_Aim of the exercise:_ Restate the opening lines of the material below word for word, stopping after the line that contains "red padlock: 2 -> 1".

- - - - - - -

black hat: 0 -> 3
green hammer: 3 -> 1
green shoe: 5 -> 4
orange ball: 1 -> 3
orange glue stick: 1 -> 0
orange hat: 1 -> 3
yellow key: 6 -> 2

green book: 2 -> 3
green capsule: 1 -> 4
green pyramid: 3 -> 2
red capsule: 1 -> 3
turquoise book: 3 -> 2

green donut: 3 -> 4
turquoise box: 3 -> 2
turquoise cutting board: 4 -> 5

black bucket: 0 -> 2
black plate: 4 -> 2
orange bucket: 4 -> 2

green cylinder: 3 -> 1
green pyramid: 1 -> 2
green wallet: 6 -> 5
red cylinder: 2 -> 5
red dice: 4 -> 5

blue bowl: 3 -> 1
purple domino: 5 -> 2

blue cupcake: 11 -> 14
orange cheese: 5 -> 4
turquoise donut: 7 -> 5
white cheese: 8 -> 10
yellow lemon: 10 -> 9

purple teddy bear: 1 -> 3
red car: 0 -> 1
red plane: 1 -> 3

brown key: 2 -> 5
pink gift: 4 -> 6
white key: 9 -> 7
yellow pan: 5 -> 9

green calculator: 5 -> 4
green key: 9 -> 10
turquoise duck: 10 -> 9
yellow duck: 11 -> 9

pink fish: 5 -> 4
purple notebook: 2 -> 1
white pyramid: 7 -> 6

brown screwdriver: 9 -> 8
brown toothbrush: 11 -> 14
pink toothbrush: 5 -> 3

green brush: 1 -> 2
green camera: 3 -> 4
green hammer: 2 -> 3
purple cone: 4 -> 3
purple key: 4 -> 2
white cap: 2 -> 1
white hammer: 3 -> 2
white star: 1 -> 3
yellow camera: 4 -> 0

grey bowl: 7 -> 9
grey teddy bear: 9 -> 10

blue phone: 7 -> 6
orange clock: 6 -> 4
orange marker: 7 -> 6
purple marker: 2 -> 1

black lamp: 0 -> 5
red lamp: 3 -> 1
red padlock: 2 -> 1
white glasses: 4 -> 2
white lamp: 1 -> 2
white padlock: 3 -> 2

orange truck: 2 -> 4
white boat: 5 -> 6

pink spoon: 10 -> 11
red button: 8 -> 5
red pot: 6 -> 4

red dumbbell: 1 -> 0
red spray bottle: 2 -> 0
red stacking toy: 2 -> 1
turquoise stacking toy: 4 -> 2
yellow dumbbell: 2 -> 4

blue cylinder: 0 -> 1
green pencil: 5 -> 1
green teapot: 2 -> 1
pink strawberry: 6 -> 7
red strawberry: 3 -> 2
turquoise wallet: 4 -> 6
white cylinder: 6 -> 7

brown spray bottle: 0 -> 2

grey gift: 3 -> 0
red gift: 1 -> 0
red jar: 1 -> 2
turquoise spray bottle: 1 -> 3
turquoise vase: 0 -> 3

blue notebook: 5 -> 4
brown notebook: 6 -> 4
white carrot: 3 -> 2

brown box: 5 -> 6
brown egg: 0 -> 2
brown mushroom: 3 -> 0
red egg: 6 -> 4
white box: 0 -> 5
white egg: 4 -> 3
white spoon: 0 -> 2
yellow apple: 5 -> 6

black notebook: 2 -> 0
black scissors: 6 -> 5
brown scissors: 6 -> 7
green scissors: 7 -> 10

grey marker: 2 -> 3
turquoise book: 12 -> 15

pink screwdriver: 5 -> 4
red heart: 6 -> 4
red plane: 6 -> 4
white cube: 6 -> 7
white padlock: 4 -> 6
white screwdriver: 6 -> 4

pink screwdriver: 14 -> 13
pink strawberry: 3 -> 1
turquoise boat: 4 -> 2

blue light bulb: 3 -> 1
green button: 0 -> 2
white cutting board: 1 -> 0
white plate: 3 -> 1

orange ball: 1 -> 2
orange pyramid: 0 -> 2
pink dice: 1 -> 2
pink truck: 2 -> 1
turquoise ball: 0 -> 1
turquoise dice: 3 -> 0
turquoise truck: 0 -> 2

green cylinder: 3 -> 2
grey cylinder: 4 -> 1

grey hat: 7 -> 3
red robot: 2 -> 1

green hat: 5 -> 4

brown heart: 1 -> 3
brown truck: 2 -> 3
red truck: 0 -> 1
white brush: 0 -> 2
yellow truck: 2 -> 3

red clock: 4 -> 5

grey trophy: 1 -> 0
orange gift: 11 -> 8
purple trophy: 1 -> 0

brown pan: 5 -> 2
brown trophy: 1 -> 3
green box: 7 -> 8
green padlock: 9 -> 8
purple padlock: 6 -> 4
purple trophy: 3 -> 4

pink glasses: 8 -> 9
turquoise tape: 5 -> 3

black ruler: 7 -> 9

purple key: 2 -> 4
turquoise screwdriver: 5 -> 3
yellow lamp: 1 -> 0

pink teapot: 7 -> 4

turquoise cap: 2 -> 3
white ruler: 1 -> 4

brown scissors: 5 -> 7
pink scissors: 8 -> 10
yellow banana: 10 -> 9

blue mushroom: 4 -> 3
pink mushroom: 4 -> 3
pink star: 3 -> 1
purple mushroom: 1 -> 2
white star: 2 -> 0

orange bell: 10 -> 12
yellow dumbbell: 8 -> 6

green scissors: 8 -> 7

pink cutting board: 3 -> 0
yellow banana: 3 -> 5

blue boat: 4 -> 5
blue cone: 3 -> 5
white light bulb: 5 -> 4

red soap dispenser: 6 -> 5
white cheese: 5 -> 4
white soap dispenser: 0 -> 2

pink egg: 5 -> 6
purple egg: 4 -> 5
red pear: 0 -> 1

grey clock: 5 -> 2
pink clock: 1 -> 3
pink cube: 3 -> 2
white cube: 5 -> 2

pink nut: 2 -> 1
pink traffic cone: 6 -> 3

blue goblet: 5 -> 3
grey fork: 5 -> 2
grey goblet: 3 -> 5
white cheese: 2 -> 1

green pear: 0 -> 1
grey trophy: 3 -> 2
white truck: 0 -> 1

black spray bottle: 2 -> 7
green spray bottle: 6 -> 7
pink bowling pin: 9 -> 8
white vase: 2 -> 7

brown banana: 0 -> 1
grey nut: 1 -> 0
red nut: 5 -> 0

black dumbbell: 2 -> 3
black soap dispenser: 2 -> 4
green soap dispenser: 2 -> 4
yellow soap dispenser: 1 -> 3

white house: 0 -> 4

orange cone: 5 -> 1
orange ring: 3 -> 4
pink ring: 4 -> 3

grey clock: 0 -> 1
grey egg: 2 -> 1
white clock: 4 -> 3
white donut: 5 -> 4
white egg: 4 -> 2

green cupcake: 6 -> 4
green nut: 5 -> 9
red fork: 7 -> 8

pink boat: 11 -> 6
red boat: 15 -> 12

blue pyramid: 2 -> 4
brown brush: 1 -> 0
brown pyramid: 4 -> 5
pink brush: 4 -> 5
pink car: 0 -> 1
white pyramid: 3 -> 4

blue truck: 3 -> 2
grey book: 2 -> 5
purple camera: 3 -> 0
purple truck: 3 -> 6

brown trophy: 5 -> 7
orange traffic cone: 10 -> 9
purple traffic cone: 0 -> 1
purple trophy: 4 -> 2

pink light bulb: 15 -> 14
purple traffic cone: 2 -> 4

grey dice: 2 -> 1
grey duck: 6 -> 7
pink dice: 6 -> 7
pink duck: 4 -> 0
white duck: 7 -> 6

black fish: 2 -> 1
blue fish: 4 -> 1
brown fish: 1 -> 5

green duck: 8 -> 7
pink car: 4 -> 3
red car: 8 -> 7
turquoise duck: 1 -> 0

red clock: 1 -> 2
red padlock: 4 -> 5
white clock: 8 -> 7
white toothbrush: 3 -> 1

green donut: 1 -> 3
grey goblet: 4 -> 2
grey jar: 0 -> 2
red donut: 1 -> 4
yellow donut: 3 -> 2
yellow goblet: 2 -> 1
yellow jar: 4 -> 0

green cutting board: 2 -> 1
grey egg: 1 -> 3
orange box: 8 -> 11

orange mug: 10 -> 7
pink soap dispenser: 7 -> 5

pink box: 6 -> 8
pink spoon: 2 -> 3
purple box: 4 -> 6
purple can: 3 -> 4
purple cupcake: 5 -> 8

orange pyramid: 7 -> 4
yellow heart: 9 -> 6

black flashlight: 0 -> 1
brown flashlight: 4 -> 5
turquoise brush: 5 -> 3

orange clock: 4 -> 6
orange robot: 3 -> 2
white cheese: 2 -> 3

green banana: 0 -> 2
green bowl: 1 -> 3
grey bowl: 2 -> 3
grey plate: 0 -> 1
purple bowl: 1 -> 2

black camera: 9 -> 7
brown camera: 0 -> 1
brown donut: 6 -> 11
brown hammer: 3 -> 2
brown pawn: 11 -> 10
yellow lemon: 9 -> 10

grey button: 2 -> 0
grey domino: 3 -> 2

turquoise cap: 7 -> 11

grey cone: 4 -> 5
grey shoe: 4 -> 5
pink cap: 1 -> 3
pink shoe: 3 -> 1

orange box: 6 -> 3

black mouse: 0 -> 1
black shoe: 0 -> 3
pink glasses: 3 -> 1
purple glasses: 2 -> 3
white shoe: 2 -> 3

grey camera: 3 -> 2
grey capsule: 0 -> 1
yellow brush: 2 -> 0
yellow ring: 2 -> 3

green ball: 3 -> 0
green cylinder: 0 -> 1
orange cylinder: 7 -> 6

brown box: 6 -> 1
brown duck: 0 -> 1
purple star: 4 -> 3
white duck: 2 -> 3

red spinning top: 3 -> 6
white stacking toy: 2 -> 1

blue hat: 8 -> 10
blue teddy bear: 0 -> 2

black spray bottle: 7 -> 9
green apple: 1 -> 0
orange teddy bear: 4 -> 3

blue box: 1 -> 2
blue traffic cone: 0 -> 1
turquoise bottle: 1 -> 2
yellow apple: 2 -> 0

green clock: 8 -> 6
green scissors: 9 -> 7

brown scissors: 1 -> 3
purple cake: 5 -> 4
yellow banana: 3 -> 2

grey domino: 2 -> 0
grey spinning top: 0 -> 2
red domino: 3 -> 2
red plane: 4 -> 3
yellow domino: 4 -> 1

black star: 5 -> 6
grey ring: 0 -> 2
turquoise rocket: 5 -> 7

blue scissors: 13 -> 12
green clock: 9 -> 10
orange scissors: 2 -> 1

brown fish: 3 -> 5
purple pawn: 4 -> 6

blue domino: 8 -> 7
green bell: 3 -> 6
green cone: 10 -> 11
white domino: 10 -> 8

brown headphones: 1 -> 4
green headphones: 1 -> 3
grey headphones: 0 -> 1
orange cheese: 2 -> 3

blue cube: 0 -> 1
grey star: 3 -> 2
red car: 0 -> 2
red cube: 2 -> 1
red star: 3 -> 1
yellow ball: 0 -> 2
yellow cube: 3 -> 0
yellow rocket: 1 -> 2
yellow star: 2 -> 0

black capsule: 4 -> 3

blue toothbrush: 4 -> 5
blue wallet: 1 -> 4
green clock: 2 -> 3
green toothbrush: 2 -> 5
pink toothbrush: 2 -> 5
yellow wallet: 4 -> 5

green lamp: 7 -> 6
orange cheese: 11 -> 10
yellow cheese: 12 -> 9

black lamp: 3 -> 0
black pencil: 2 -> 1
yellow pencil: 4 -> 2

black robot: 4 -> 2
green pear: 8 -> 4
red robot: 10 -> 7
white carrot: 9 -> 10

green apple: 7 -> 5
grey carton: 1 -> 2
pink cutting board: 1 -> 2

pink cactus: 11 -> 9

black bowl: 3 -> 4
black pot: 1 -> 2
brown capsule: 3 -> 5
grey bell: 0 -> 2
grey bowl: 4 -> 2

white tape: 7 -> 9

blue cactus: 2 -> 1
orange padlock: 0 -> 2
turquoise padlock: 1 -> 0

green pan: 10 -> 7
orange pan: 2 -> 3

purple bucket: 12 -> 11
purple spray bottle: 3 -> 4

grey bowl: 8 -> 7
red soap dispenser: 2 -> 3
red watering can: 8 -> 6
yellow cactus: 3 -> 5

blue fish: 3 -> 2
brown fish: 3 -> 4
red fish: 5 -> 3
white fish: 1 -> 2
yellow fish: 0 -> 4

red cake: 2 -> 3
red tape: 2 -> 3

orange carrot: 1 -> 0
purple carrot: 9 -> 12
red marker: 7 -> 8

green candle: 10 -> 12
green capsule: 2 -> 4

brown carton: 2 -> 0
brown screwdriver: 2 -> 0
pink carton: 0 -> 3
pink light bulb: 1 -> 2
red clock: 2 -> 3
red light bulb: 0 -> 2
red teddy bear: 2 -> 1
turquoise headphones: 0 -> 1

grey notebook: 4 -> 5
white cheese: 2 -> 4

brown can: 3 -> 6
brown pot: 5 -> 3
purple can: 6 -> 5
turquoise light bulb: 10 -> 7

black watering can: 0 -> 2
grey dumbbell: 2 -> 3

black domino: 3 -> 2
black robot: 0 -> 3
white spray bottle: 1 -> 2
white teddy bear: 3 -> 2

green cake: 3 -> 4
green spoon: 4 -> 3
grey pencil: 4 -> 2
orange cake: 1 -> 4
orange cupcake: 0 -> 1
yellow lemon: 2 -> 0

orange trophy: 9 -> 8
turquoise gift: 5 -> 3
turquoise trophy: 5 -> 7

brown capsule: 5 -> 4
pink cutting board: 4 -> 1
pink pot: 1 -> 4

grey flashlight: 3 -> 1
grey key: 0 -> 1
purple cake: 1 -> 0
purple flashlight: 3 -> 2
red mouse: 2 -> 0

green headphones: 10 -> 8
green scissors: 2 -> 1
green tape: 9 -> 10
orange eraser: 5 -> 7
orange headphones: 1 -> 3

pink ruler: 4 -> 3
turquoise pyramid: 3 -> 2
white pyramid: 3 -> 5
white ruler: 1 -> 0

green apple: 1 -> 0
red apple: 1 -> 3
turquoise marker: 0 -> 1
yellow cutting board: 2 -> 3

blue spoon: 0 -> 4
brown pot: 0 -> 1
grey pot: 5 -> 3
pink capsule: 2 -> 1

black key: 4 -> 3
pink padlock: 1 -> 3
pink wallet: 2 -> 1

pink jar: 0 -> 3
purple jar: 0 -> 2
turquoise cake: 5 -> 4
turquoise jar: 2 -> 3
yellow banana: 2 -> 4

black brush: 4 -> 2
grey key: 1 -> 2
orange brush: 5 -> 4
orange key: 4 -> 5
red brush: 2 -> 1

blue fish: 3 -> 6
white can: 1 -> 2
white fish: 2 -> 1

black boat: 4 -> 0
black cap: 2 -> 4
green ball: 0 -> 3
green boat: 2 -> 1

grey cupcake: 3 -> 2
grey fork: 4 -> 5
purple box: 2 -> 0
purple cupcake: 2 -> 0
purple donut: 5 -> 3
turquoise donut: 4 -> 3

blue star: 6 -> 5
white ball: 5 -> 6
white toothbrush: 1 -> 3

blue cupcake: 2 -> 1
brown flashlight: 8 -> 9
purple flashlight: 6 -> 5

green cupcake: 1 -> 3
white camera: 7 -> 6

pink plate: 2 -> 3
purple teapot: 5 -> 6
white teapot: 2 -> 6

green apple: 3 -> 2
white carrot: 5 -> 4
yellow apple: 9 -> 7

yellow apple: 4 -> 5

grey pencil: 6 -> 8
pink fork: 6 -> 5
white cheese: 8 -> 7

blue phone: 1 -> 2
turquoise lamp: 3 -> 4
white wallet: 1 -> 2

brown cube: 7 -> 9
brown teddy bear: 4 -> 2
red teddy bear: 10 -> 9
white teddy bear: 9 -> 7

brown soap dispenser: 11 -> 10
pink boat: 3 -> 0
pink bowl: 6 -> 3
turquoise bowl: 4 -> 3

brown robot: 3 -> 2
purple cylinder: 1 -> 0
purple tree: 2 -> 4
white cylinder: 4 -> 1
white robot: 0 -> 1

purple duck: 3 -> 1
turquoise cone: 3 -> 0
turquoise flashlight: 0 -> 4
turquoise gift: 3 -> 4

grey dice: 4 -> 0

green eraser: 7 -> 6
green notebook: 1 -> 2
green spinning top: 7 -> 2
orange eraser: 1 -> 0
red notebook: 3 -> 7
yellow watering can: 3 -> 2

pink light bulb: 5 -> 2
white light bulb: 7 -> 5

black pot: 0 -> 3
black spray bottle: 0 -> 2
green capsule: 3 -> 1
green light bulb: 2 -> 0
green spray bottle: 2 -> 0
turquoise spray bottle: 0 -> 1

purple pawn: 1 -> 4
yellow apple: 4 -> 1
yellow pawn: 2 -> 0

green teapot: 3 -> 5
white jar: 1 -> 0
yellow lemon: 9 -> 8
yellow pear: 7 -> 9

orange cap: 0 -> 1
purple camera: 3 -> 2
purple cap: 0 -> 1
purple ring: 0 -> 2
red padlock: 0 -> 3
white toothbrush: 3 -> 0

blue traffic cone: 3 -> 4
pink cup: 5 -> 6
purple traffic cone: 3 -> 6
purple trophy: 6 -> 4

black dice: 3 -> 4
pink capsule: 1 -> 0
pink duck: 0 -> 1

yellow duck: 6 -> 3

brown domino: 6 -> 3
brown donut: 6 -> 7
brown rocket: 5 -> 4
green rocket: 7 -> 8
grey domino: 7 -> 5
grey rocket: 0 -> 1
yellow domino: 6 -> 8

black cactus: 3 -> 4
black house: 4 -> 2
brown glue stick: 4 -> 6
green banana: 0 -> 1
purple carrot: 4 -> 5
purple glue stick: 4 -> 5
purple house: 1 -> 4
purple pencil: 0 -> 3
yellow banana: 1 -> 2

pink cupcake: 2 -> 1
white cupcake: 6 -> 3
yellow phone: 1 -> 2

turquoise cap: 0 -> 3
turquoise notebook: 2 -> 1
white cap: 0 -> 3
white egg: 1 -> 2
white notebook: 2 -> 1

- - - - - - -

_Result for this exercise:_
black hat: 0 -> 3
green hammer: 3 -> 1
green shoe: 5 -> 4
orange ball: 1 -> 3
orange glue stick: 1 -> 0
orange hat: 1 -> 3
yellow key: 6 -> 2

green book: 2 -> 3
green capsule: 1 -> 4
green pyramid: 3 -> 2
red capsule: 1 -> 3
turquoise book: 3 -> 2

green donut: 3 -> 4
turquoise box: 3 -> 2
turquoise cutting board: 4 -> 5

black bucket: 0 -> 2
black plate: 4 -> 2
orange bucket: 4 -> 2

green cylinder: 3 -> 1
green pyramid: 1 -> 2
green wallet: 6 -> 5
red cylinder: 2 -> 5
red dice: 4 -> 5

blue bowl: 3 -> 1
purple domino: 5 -> 2

blue cupcake: 11 -> 14
orange cheese: 5 -> 4
turquoise donut: 7 -> 5
white cheese: 8 -> 10
yellow lemon: 10 -> 9

purple teddy bear: 1 -> 3
red car: 0 -> 1
red plane: 1 -> 3

brown key: 2 -> 5
pink gift: 4 -> 6
white key: 9 -> 7
yellow pan: 5 -> 9

green calculator: 5 -> 4
green key: 9 -> 10
turquoise duck: 10 -> 9
yellow duck: 11 -> 9

pink fish: 5 -> 4
purple notebook: 2 -> 1
white pyramid: 7 -> 6

brown screwdriver: 9 -> 8
brown toothbrush: 11 -> 14
pink toothbrush: 5 -> 3

green brush: 1 -> 2
green camera: 3 -> 4
green hammer: 2 -> 3
purple cone: 4 -> 3
purple key: 4 -> 2
white cap: 2 -> 1
white hammer: 3 -> 2
white star: 1 -> 3
yellow camera: 4 -> 0

grey bowl: 7 -> 9
grey teddy bear: 9 -> 10

blue phone: 7 -> 6
orange clock: 6 -> 4
orange marker: 7 -> 6
purple marker: 2 -> 1

black lamp: 0 -> 5
red lamp: 3 -> 1
red padlock: 2 -> 1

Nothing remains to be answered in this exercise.